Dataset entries
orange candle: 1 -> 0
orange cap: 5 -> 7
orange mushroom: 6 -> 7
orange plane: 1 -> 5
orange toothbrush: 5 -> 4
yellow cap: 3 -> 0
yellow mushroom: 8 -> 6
---
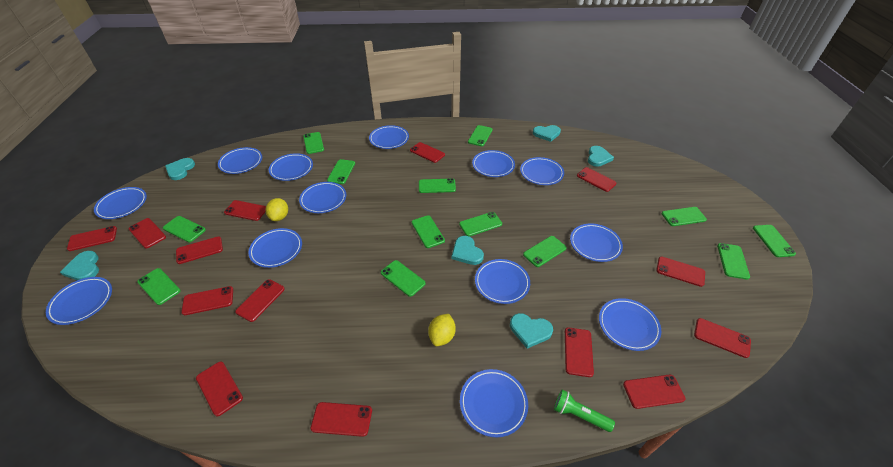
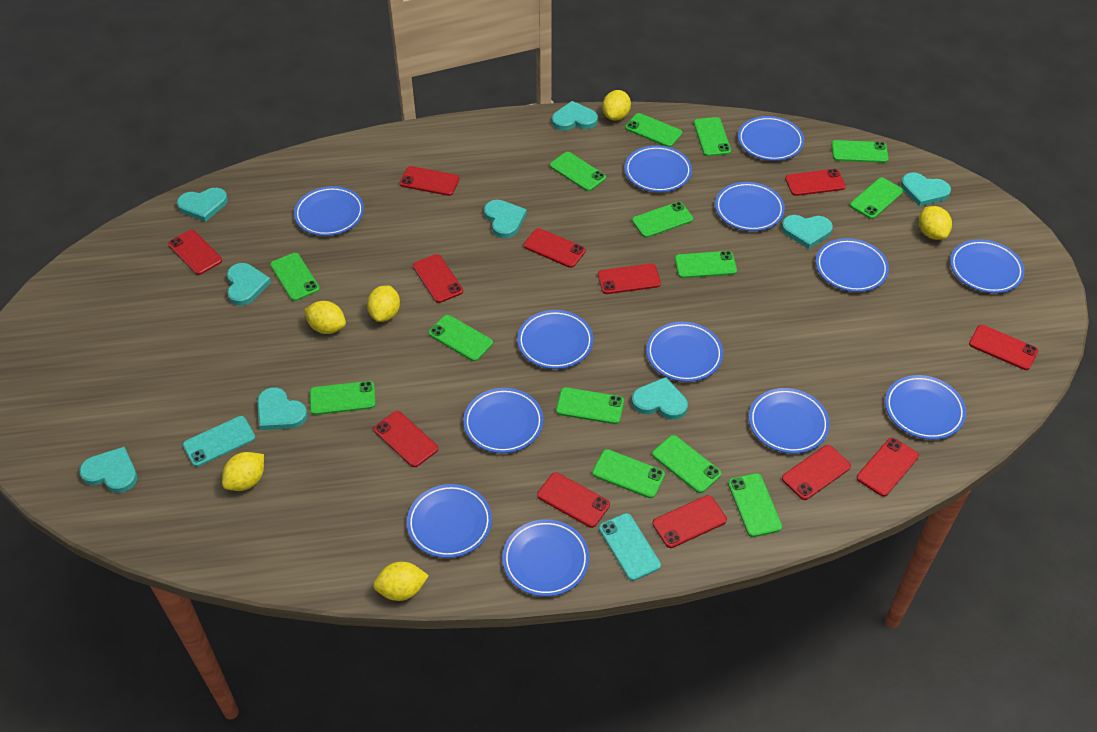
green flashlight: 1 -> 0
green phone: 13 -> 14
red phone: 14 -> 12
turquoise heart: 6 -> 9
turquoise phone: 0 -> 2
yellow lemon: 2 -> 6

→ Task
Write out only the lines that run from the line containing "green flashlight: 1 -> 0" through the line containing "yellow lemon: 2 -> 6", both included, exactly as they appear above.

→ Answer section
green flashlight: 1 -> 0
green phone: 13 -> 14
red phone: 14 -> 12
turquoise heart: 6 -> 9
turquoise phone: 0 -> 2
yellow lemon: 2 -> 6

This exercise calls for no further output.